◆ Exercise objective ◆
Copy the entries without a single change. Pictures should be dropped.

[Object change listings]
####################
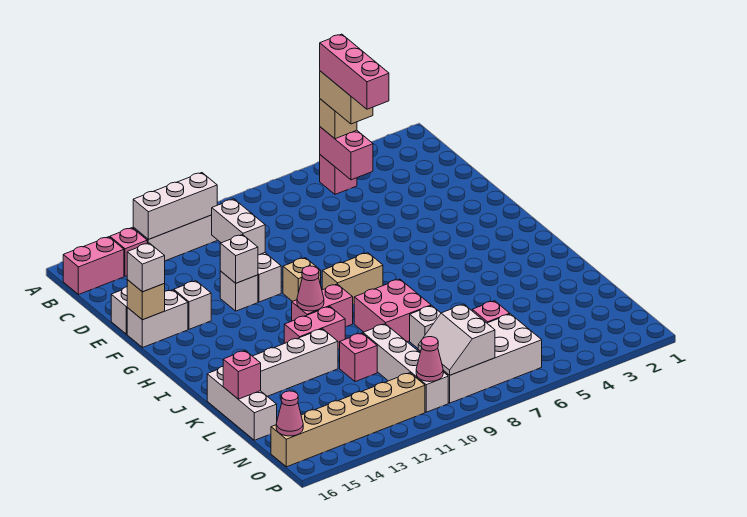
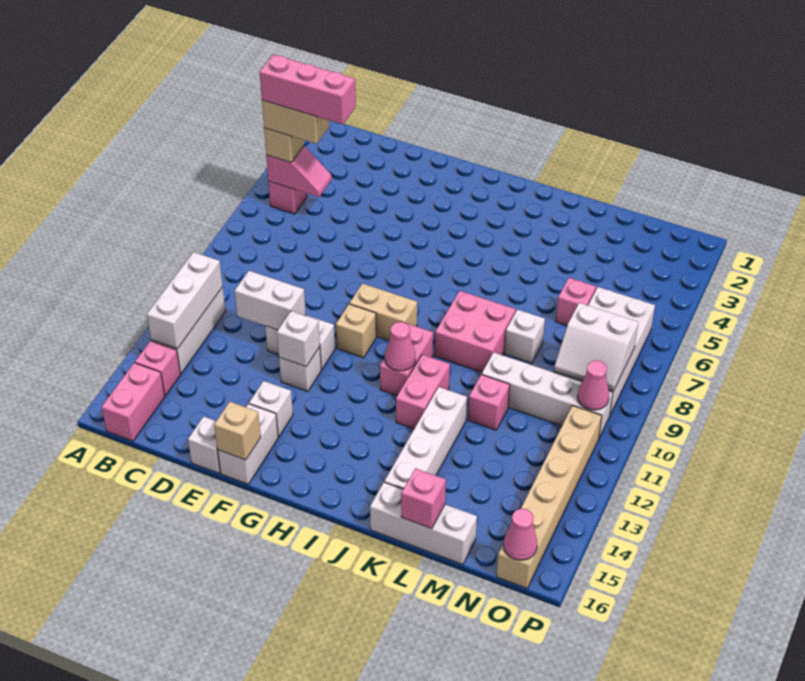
pink brick B5:C5 level 2 -> pink slope B5:C5 level 2 top B
white brick F16 level 3 -> none
tan brick H8:H9 level 1 -> tan brick G9:H9 level 1

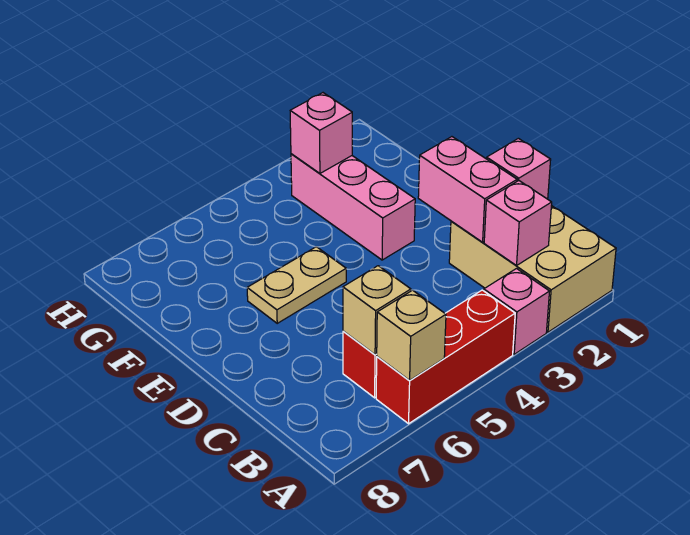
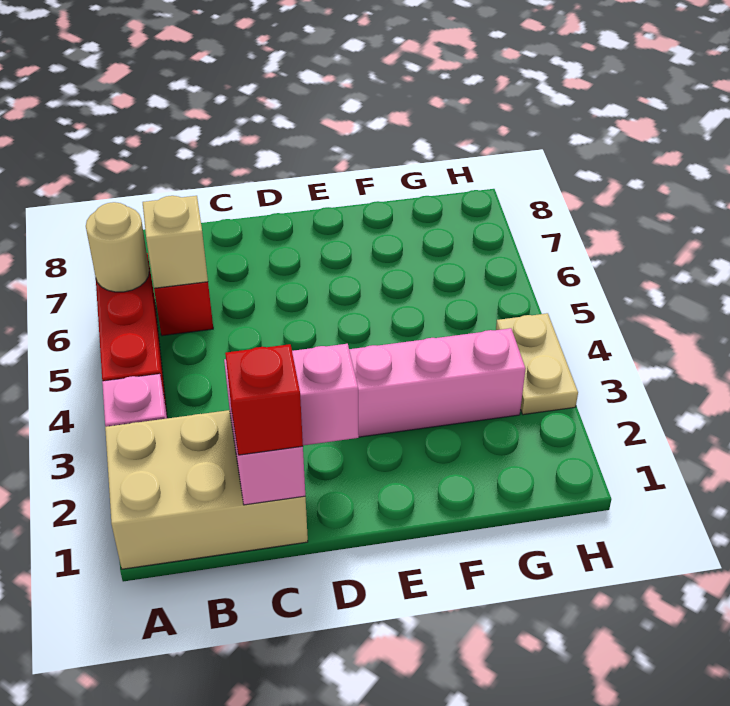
tan brick A6 level 2 -> tan round brick A6 level 2
pink brick B2 level 2 -> none
none -> red brick C1 level 3
tan plate E5:E6 level 1 -> tan plate H3:H4 level 1
pink brick G3 level 2 -> none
####################
◆ Your response ◆
pink brick B5:C5 level 2 -> pink slope B5:C5 level 2 top B
white brick F16 level 3 -> none
tan brick H8:H9 level 1 -> tan brick G9:H9 level 1

tan brick A6 level 2 -> tan round brick A6 level 2
pink brick B2 level 2 -> none
none -> red brick C1 level 3
tan plate E5:E6 level 1 -> tan plate H3:H4 level 1
pink brick G3 level 2 -> none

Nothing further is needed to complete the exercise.